What the exercise asks: Transcribe the data as written, minus images.

Raw data:
--
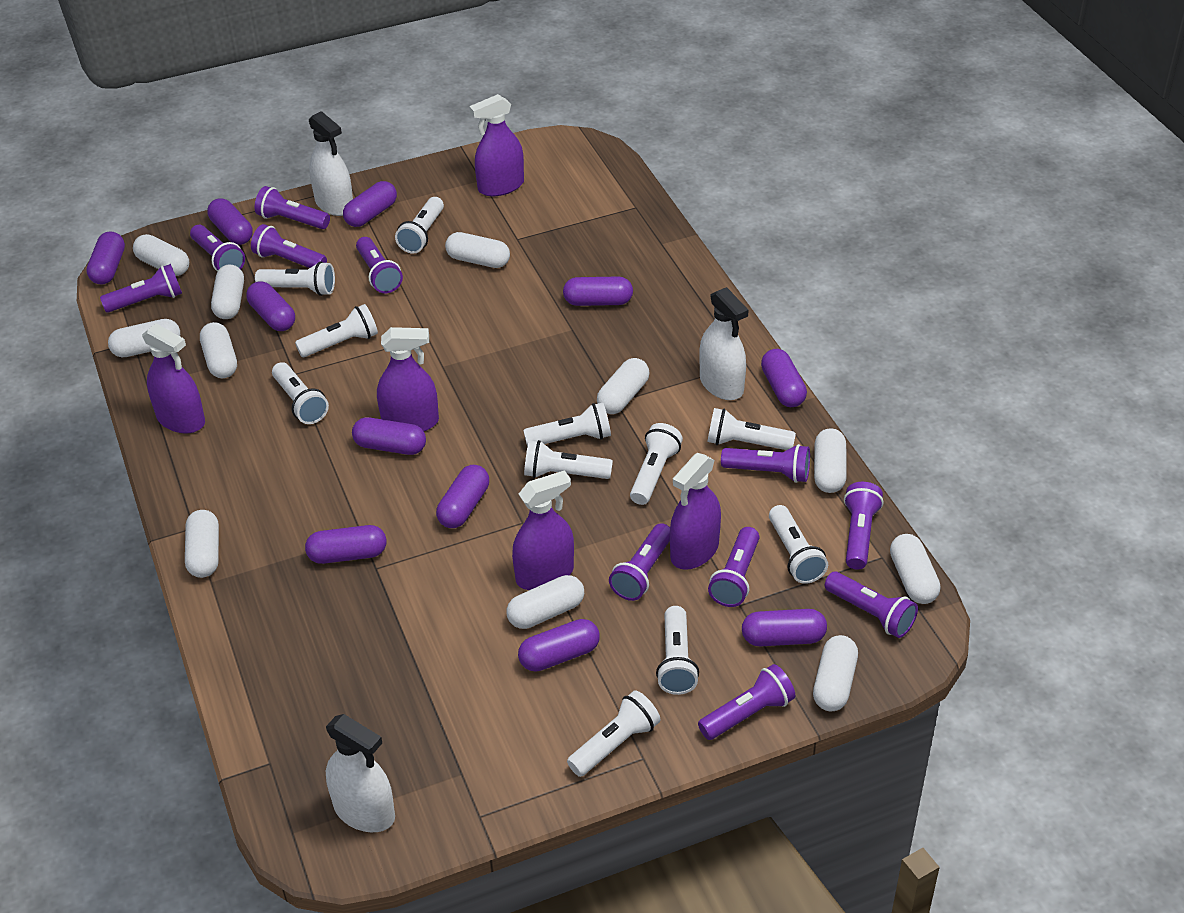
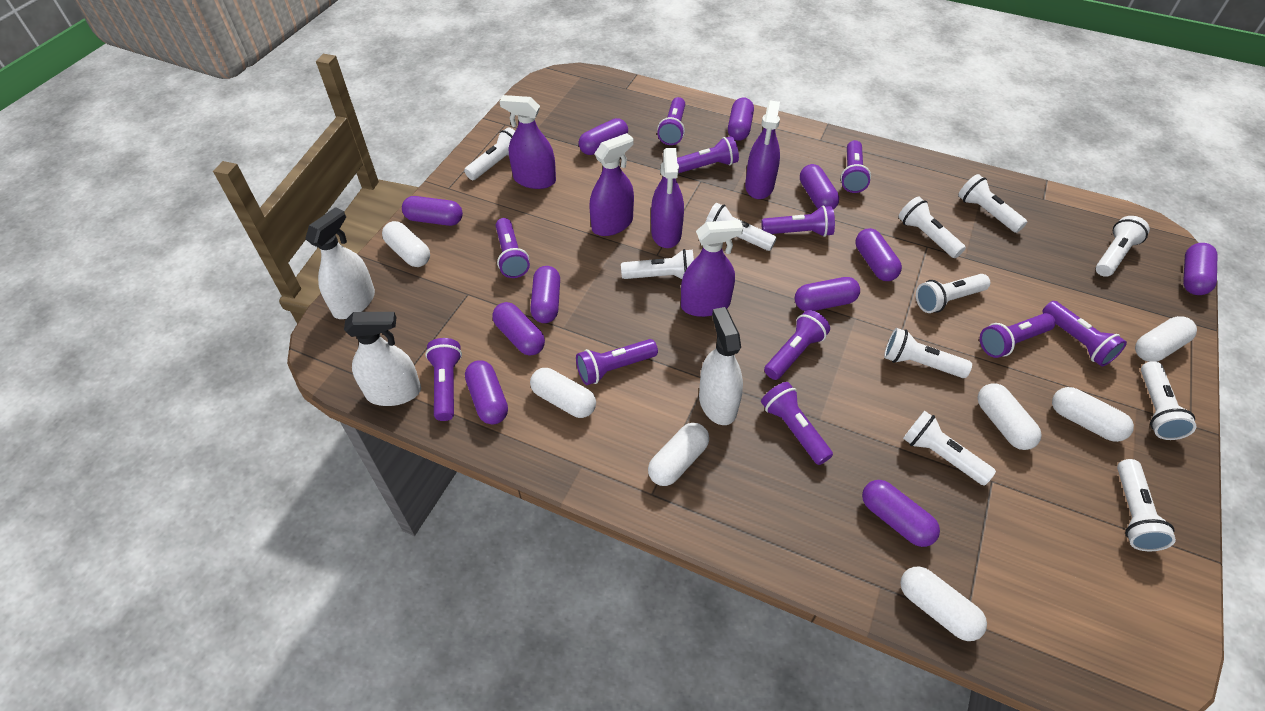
white capsule: 11 -> 7

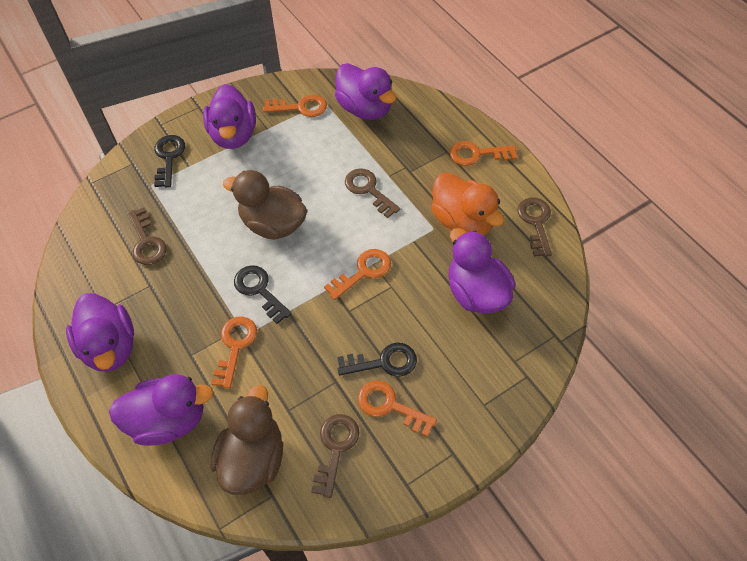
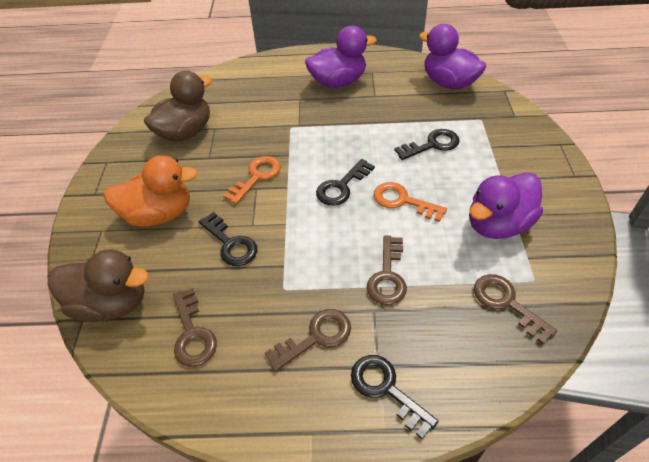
black key: 3 -> 4
orange key: 5 -> 2
purple duck: 5 -> 3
--
Exercise response:
white capsule: 11 -> 7

black key: 3 -> 4
orange key: 5 -> 2
purple duck: 5 -> 3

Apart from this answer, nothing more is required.